*** Provided data

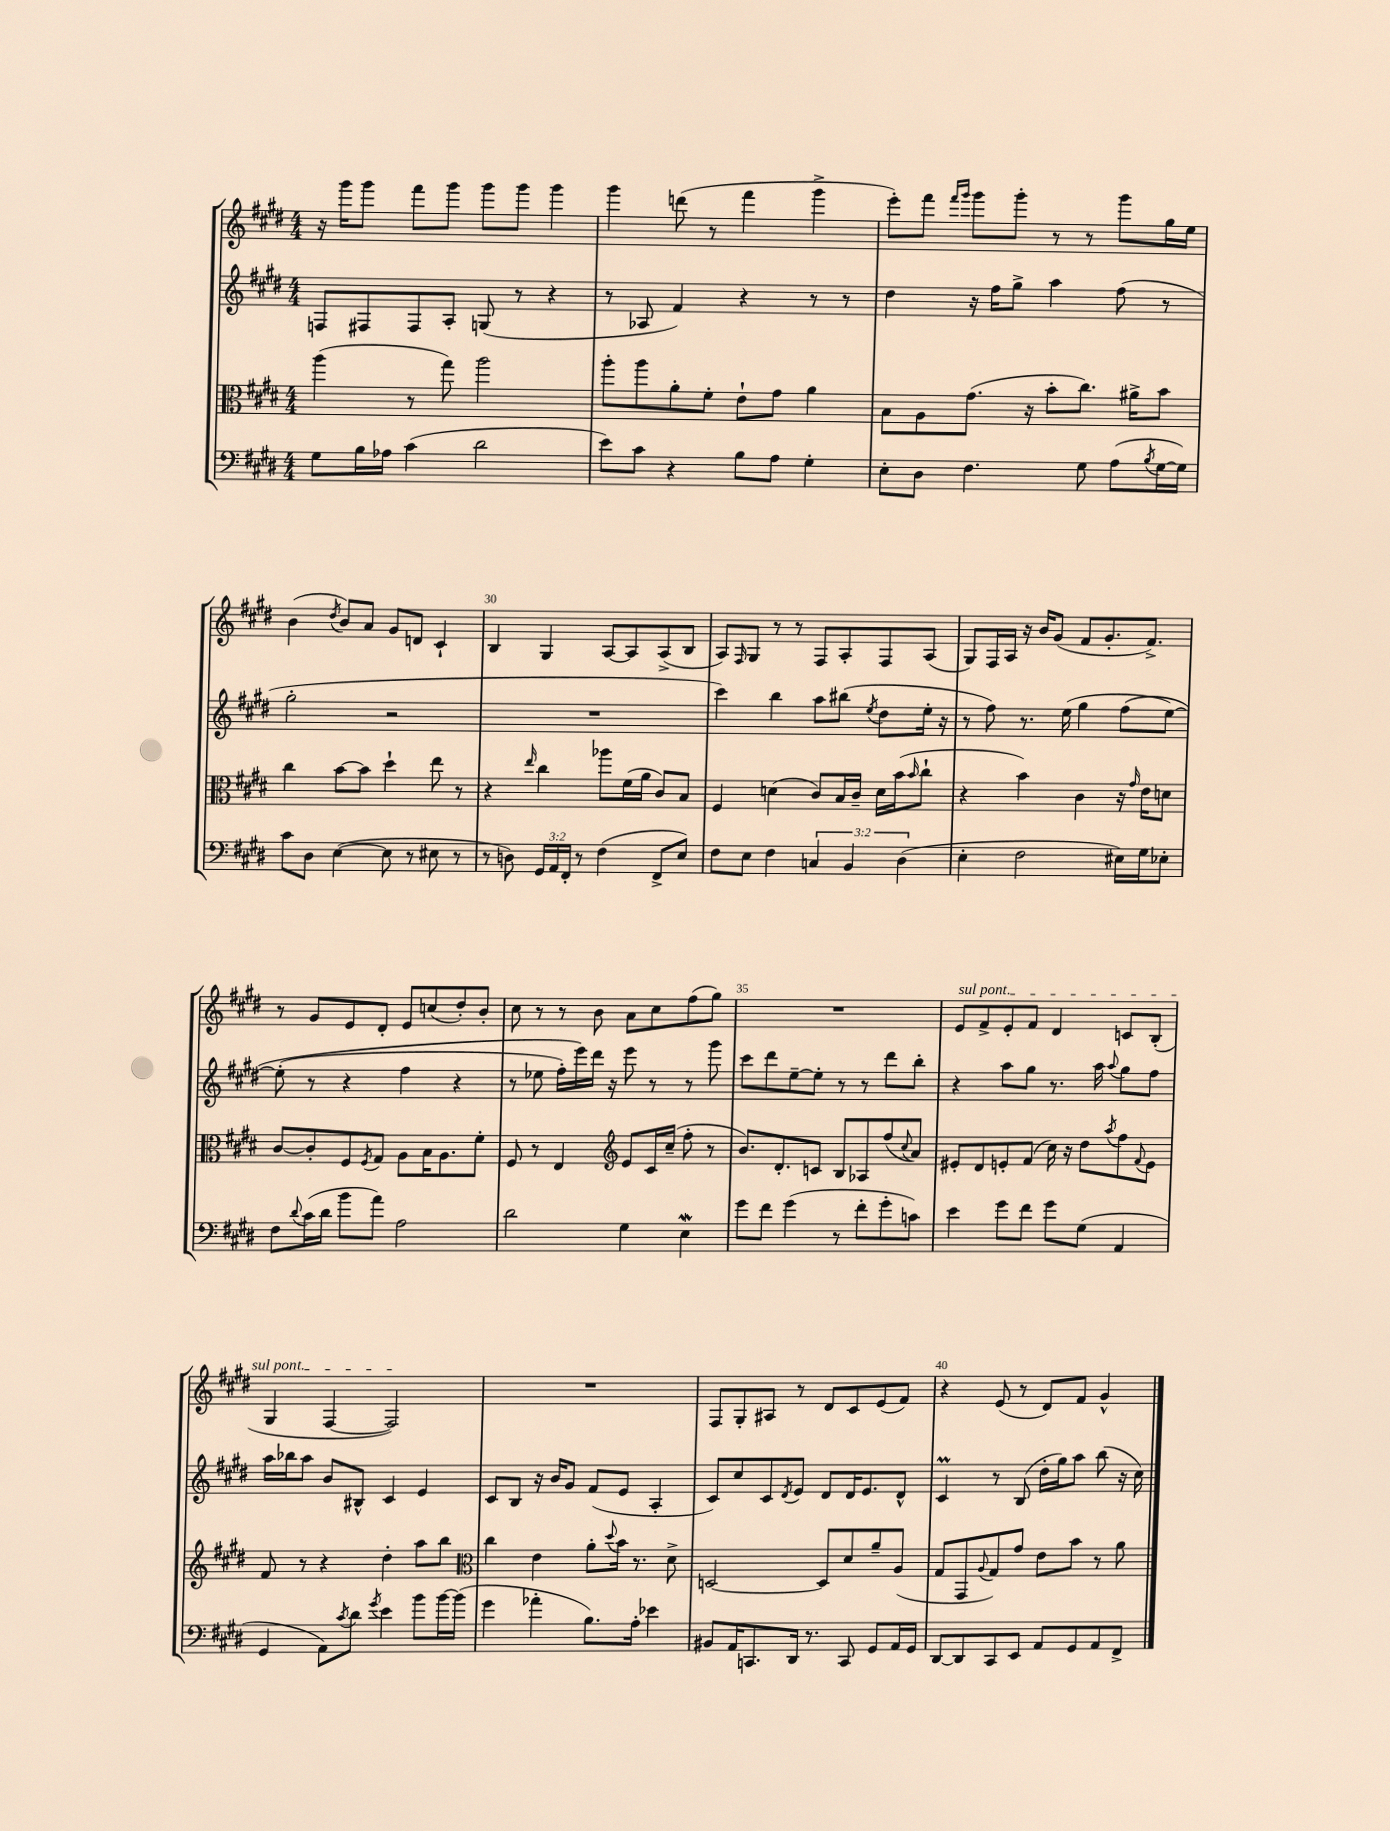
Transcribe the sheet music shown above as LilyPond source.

<<
\new StaffGroup <<
\new Staff = "s0" {
    \clef treble \key e \major \numericTimeSignature \time 4/4
    r16 gis'''16 gis'''8 fis'''8 gis'''8 gis'''8 gis'''8 gis'''4 |
    gis'''4 d'''8( r8 fis'''4 gis'''4-> |
    e'''8-.) fis'''8 \grace { fis'''16 gis'''16 } gis'''8 gis'''8-. r8 r8 gis'''8 gis''16 e''16 |
    b'4( \acciaccatura { dis''8 } b'8) a'8 gis'8 d'8 cis'4-! |
    b4 gis4 a8~ a8 a8->( b8 |
    a8) \grace { fis16 } gis8 r8 r8 fis8 a8-. fis8 a8( |
    gis8) fis16 a16 r16 b'16 gis'8( fis'8 gis'8.-. fis'8.->) |
    r8 gis'8 e'8 dis'8-. e'8 c''8( dis''8-.) b'8-. |
    cis''8 r8 r8 b'8 a'8 cis''8 fis''8( gis''8) |
    R1 |
    \once \override TextSpanner.bound-details.left.text = \markup { \italic "sul pont." } e'8\startTextSpan fis'8-> e'8-. fis'8 dis'4 c'8 b8-.( |
    gis4 fis4~ fis2\stopTextSpan) |
    R1 |
    fis8 gis8-. ais8 r8 dis'8 cis'8 e'8( fis'8) |
    r4 e'8( r8 dis'8) fis'8 gis'4-^ \bar "|." |
}
\new Staff = "s1" {
    \clef treble \key e \major \numericTimeSignature \time 4/4
    f8 fis8 fis8 a8-. g8( r8 r4 |
    r8 aes8 fis'4) r4 r8 r8 |
    dis''4 r16 fis''16 gis''8-> a''4 fis''8( r8 |
    gis''2-. r2 |
    R1 |
    cis'''4) b''4 a''8 bis''8( \acciaccatura { e''8 } dis''8 e''16-. r16 |
    r8 fis''8) r8. e''16( gis''4 fis''8\( e''8~) |
    e''8-.( r8 r4 fis''4 r4 |
    r8 ees''8 fis''16-.) e'''16\) dis'''16 r16 e'''8 r8 r8 gis'''8 |
    cis'''8 dis'''8 e''8~-- e''8-. r8 r8 dis'''8 b''8-. |
    r4 a''8 gis''8 r8. a''16 \appoggiatura { a''8 } gis''8 fis''8 |
    a''16 bes''16 a''8 b'8 bis8-^ cis'4 e'4 |
    cis'8 b8 r16 b'16 gis'8 fis'8( e'8 a4-. |
    cis'8) cis''8 cis'8 \acciaccatura { dis'8 } e'8 dis'8 dis'16 e'8. dis'8-^ |
    cis'4\prall r8 b8( dis''16-. gis''16) a''8 b''8( r16 cis''16) \bar "|." |
}
\new Staff = "s2" {
    \clef alto \key e \major \numericTimeSignature \time 4/4
    a''4( r8 gis''8) a''2 |
    a''8-. a''8 a'8-. fis'8-. e'8-! gis'8 a'4 |
    b8 a8 gis'8.( r16 b'8-. cis''8.) ais'16-> b'8 |
    cis''4 b'8~ b'8 dis''4-! e''8 r8 |
    r4 \grace { e''16 } cis''4 aes''8 fis'16( a'16 cis'8) b8 |
    fis4 d'4( cis'8) b16 cis'16-- d'16 b'16( \grace { b'16 } cis''8-! |
    r4 b'4) cis'4 r16 \grace { gis'16 } e'16 d'8 |
    cis'8~ cis'8-. fis8 \acciaccatura { fis8 } gis8 a8 b16 a8. fis'8-. |
    fis8 r8 e4 \clef treble e'8 cis'16 cis''16--( fis''8-. r8 |
    b'8.) dis'8.-. c'8 b8 aes8 fis''8( \appoggiatura { cis''8 } a'8) |
    eis'8-. dis'8 e'8-. fis'8( cis''16) r16 dis''8 \acciaccatura { a''8 } fis''8 \appoggiatura { fis'8 } e'8 |
    fis'8 r8 r4 dis''4-. a''8 b''8 |
    \clef alto cis''4 e'4 a'8-. \appoggiatura { dis''8 } b'16 r8. dis'8-> |
    d2~ d8 dis'8 a'8-- a8( |
    gis8 gis,8 \appoggiatura { a8 } gis8) gis'8 e'8 b'8 r8 a'8 \bar "|." |
}
\new Staff = "s3" {
    \clef bass \key e \major \numericTimeSignature \time 4/4 \override Staff.TupletNumber.text = #tuplet-number::calc-fraction-text
    gis8 b16 aes16 cis'4( dis'2 |
    e'8) cis'8 r4 b8 a8 gis4-. |
    e8-. dis8 fis4. gis8 a8( \acciaccatura { b8 } gis16~ gis16) |
    cis'8 dis8 e4~( e8 r8 eis8 r8 |
    r8 d8) \tuplet 3/2 { gis,16 a,16 fis,16-. } r8 fis4( fis,8-> e8) |
    fis8 e8 fis4 \tuplet 3/2 { c4 b,4 dis4( } |
    e4-. fis2 eis16) gis16 ees8-. |
    fis8 \appoggiatura { dis'8 } cis'16( dis'16 b'8 a'8) a2 |
    dis'2 gis4 e4\mordent |
    gis'8 fis'8 gis'4( r8 fis'8-. gis'8-. c'8) |
    e'4 gis'8 fis'8 gis'8 gis8( a,4 |
    gis,4 a,8) \acciaccatura { cis'8 } dis'8 \acciaccatura { gis'8 } e'4 b'8 b'16~ b'16( |
    gis'4 aes'4-. b8.) a16-. ees'4 |
    bis,8 a,16 c,8. dis,16 r8. c,8 gis,8 a,16 gis,16 |
    dis,8~ dis,8 cis,8 e,8 a,8 gis,8 a,8 fis,8-> \bar "|." |
}
>>
>>
\layout { \context { \Score currentBarNumber = #26 \override BarNumber.break-visibility = ##(#f #t #t) barNumberVisibility = #(every-nth-bar-number-visible 5) } }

******

- [Exercise goal]: Count the lines in the data above that contain the string "grace", matching case exactly, and reply with only that number.

- [Response to this exercise]: 5